Required work ▸
Output the material below verbatim, preserving every line and character without alteration.

** Start Exercise input **

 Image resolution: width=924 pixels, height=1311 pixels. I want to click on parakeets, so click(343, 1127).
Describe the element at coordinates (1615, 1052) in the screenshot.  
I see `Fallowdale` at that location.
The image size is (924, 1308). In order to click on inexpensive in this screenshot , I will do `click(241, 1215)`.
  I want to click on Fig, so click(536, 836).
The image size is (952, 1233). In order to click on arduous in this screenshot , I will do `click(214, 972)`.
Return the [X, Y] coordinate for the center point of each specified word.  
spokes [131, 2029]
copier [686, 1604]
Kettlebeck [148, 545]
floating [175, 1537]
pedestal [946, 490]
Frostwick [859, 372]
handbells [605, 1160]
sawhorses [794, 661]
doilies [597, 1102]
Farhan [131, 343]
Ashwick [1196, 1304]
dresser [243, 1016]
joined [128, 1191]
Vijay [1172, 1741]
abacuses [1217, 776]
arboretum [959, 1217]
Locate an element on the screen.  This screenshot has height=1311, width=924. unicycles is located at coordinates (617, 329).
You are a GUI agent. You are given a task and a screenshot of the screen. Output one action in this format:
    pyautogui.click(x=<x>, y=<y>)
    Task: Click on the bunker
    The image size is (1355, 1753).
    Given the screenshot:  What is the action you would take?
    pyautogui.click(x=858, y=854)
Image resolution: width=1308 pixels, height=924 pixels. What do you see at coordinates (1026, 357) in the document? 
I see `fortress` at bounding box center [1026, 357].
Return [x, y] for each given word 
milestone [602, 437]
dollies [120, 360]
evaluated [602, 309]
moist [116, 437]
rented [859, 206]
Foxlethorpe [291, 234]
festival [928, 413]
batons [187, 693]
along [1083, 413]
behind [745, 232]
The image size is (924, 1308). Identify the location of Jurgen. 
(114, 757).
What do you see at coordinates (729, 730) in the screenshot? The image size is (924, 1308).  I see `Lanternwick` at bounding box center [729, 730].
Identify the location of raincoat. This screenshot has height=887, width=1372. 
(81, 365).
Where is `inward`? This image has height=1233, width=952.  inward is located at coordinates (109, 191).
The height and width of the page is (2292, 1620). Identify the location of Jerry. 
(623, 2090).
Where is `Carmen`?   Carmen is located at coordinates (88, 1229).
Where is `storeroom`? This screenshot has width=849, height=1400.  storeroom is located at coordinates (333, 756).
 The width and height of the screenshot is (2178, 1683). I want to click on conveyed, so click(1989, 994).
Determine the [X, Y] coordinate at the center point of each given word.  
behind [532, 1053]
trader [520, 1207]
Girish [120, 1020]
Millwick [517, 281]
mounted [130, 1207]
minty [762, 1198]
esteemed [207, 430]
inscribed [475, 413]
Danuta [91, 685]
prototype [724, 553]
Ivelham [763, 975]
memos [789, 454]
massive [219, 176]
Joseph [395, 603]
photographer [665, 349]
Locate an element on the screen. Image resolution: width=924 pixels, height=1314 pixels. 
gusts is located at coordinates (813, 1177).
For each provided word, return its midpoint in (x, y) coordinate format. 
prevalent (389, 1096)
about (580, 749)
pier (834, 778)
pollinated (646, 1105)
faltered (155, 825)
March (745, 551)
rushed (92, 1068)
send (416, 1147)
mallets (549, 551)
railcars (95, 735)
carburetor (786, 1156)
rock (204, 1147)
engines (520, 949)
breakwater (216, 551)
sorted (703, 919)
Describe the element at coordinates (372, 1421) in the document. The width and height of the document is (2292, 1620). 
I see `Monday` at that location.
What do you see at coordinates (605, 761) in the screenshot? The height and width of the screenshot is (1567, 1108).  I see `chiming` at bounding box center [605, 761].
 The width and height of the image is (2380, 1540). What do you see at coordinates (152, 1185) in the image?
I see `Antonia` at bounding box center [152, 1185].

** End Exercise input **

Answer in full ▸
 Image resolution: width=924 pixels, height=1311 pixels. I want to click on parakeets, so click(343, 1127).
Describe the element at coordinates (1615, 1052) in the screenshot.  
I see `Fallowdale` at that location.
The image size is (924, 1308). In order to click on inexpensive in this screenshot , I will do `click(241, 1215)`.
  I want to click on Fig, so click(536, 836).
The image size is (952, 1233). In order to click on arduous in this screenshot , I will do `click(214, 972)`.
Return the [X, Y] coordinate for the center point of each specified word.  
spokes [131, 2029]
copier [686, 1604]
Kettlebeck [148, 545]
floating [175, 1537]
pedestal [946, 490]
Frostwick [859, 372]
handbells [605, 1160]
sawhorses [794, 661]
doilies [597, 1102]
Farhan [131, 343]
Ashwick [1196, 1304]
dresser [243, 1016]
joined [128, 1191]
Vijay [1172, 1741]
abacuses [1217, 776]
arboretum [959, 1217]
Locate an element on the screen.  This screenshot has height=1311, width=924. unicycles is located at coordinates (617, 329).
You are a GUI agent. You are given a task and a screenshot of the screen. Output one action in this format:
    pyautogui.click(x=<x>, y=<y>)
    Task: Click on the bunker
    The image size is (1355, 1753).
    Given the screenshot:  What is the action you would take?
    pyautogui.click(x=858, y=854)
Image resolution: width=1308 pixels, height=924 pixels. What do you see at coordinates (1026, 357) in the document? 
I see `fortress` at bounding box center [1026, 357].
Return [x, y] for each given word 
milestone [602, 437]
dollies [120, 360]
evaluated [602, 309]
moist [116, 437]
rented [859, 206]
Foxlethorpe [291, 234]
festival [928, 413]
batons [187, 693]
along [1083, 413]
behind [745, 232]
The image size is (924, 1308). Identify the location of Jurgen. 
(114, 757).
What do you see at coordinates (729, 730) in the screenshot? The image size is (924, 1308).  I see `Lanternwick` at bounding box center [729, 730].
Identify the location of raincoat. This screenshot has height=887, width=1372. 
(81, 365).
Where is `inward`? This image has height=1233, width=952.  inward is located at coordinates (109, 191).
The height and width of the page is (2292, 1620). Identify the location of Jerry. 
(623, 2090).
Where is `Carmen`?   Carmen is located at coordinates (88, 1229).
Where is `storeroom`? This screenshot has width=849, height=1400.  storeroom is located at coordinates (333, 756).
 The width and height of the screenshot is (2178, 1683). I want to click on conveyed, so click(1989, 994).
Determine the [X, Y] coordinate at the center point of each given word.  
behind [532, 1053]
trader [520, 1207]
Girish [120, 1020]
Millwick [517, 281]
mounted [130, 1207]
minty [762, 1198]
esteemed [207, 430]
inscribed [475, 413]
Danuta [91, 685]
prototype [724, 553]
Ivelham [763, 975]
memos [789, 454]
massive [219, 176]
Joseph [395, 603]
photographer [665, 349]
Locate an element on the screen. Image resolution: width=924 pixels, height=1314 pixels. 
gusts is located at coordinates (813, 1177).
For each provided word, return its midpoint in (x, y) coordinate format. 
prevalent (389, 1096)
about (580, 749)
pier (834, 778)
pollinated (646, 1105)
faltered (155, 825)
March (745, 551)
rushed (92, 1068)
send (416, 1147)
mallets (549, 551)
railcars (95, 735)
carburetor (786, 1156)
rock (204, 1147)
engines (520, 949)
breakwater (216, 551)
sorted (703, 919)
Describe the element at coordinates (372, 1421) in the document. The width and height of the document is (2292, 1620). 
I see `Monday` at that location.
What do you see at coordinates (605, 761) in the screenshot? The height and width of the screenshot is (1567, 1108).  I see `chiming` at bounding box center [605, 761].
 The width and height of the image is (2380, 1540). What do you see at coordinates (152, 1185) in the image?
I see `Antonia` at bounding box center [152, 1185].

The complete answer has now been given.